* _THE TASK_
Each line from the one containing "camera: 15 degrees right, 5 degrees up" through the last line of the data below should be printed exactly, please, with any pictures omitted.

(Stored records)
────
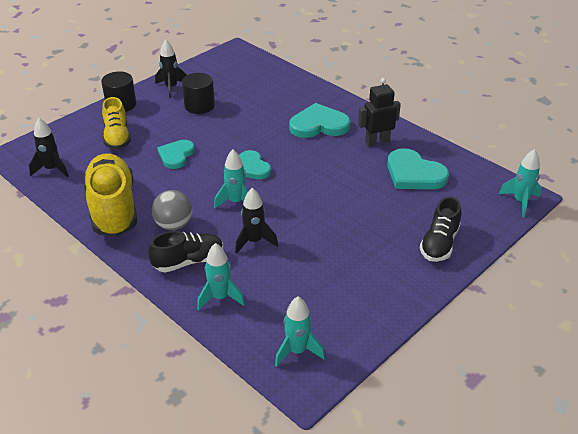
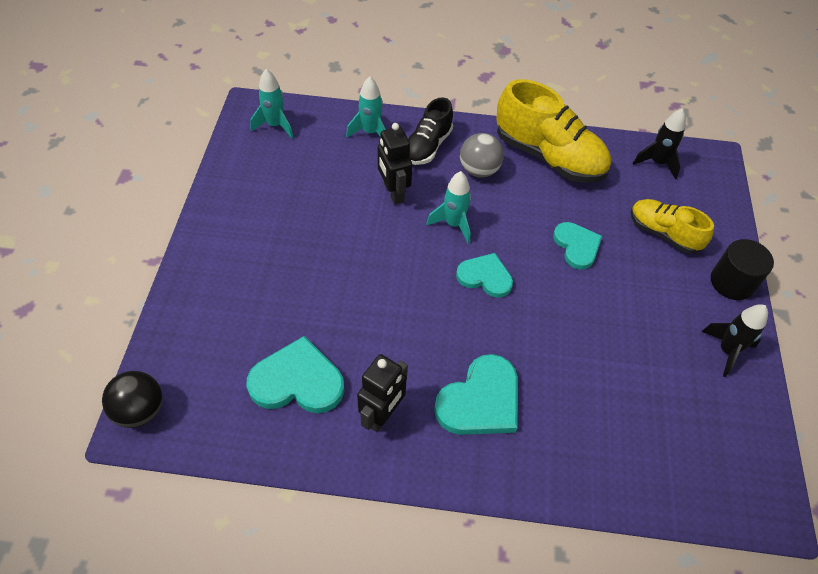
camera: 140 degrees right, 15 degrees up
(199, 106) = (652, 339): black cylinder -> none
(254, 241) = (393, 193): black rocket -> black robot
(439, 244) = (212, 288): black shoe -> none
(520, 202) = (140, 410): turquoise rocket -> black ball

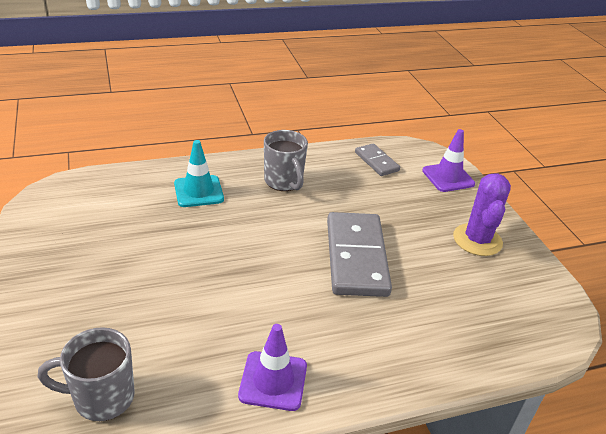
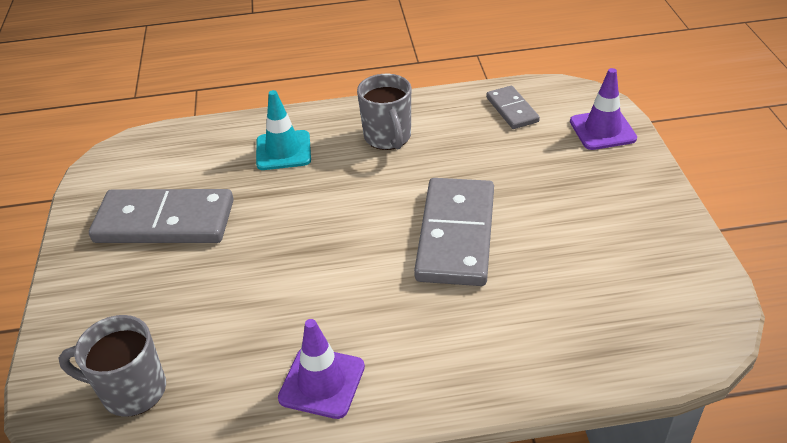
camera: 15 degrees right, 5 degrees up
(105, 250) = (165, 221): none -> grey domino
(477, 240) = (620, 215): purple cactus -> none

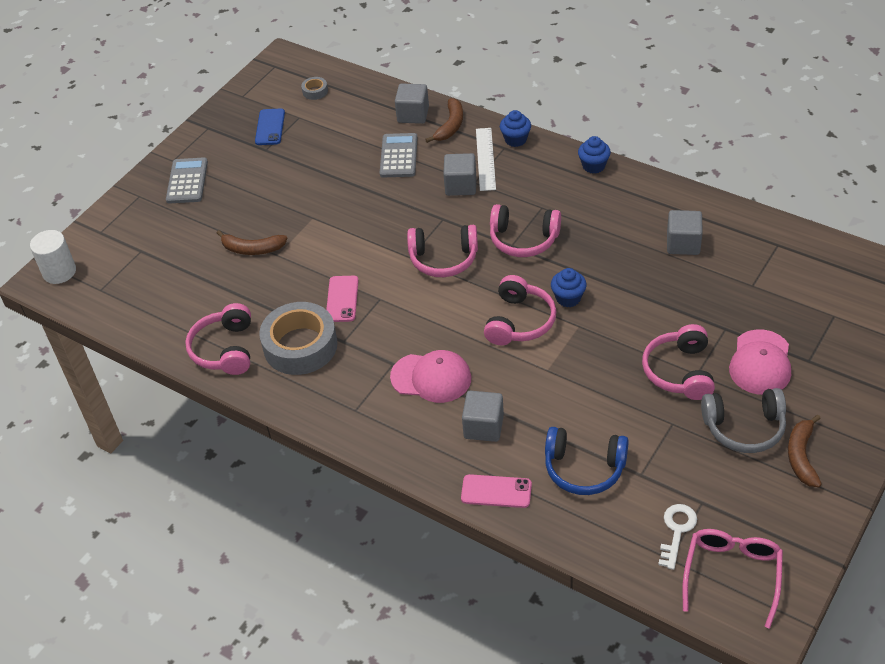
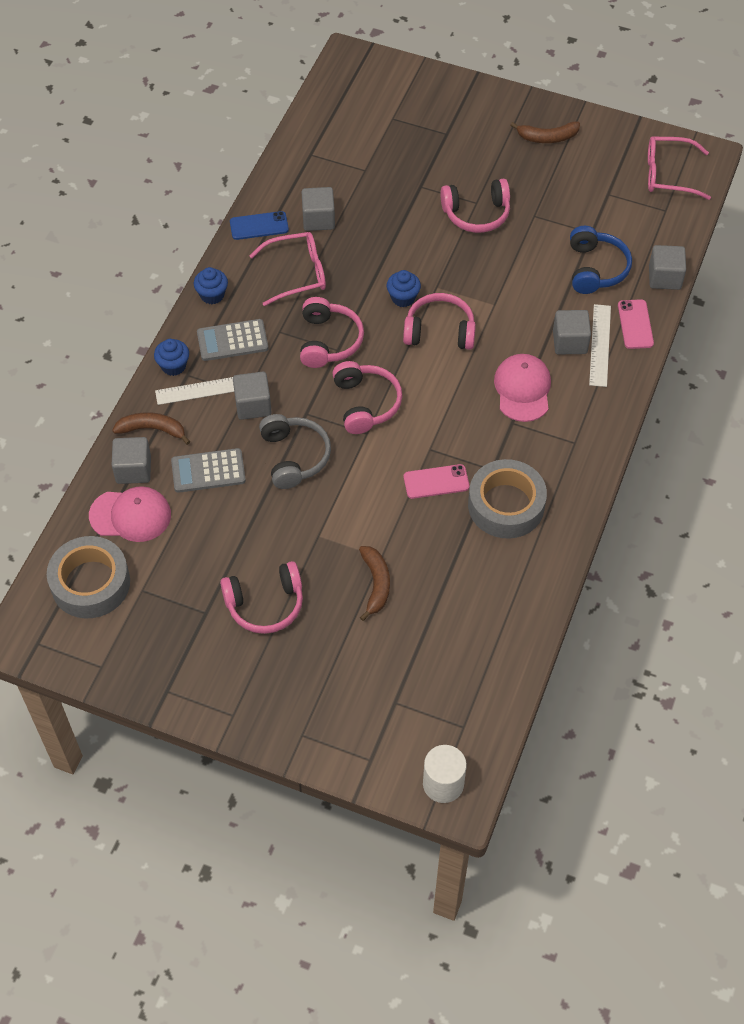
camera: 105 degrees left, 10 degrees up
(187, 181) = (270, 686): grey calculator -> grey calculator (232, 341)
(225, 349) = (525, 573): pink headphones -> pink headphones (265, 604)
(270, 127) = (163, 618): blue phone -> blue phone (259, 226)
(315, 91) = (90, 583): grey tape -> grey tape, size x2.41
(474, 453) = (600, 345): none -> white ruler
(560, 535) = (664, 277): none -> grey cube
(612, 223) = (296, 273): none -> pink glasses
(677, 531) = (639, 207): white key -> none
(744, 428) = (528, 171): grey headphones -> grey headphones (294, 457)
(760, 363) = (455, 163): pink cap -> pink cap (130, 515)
────
* _SOLUTION TO THIS EXERCISE_
camera: 15 degrees right, 5 degrees up
(105, 250) = (165, 221): none -> grey domino
(477, 240) = (620, 215): purple cactus -> none

camera: 105 degrees left, 10 degrees up
(187, 181) = (270, 686): grey calculator -> grey calculator (232, 341)
(225, 349) = (525, 573): pink headphones -> pink headphones (265, 604)
(270, 127) = (163, 618): blue phone -> blue phone (259, 226)
(315, 91) = (90, 583): grey tape -> grey tape, size x2.41
(474, 453) = (600, 345): none -> white ruler
(560, 535) = (664, 277): none -> grey cube
(612, 223) = (296, 273): none -> pink glasses
(677, 531) = (639, 207): white key -> none
(744, 428) = (528, 171): grey headphones -> grey headphones (294, 457)
(760, 363) = (455, 163): pink cap -> pink cap (130, 515)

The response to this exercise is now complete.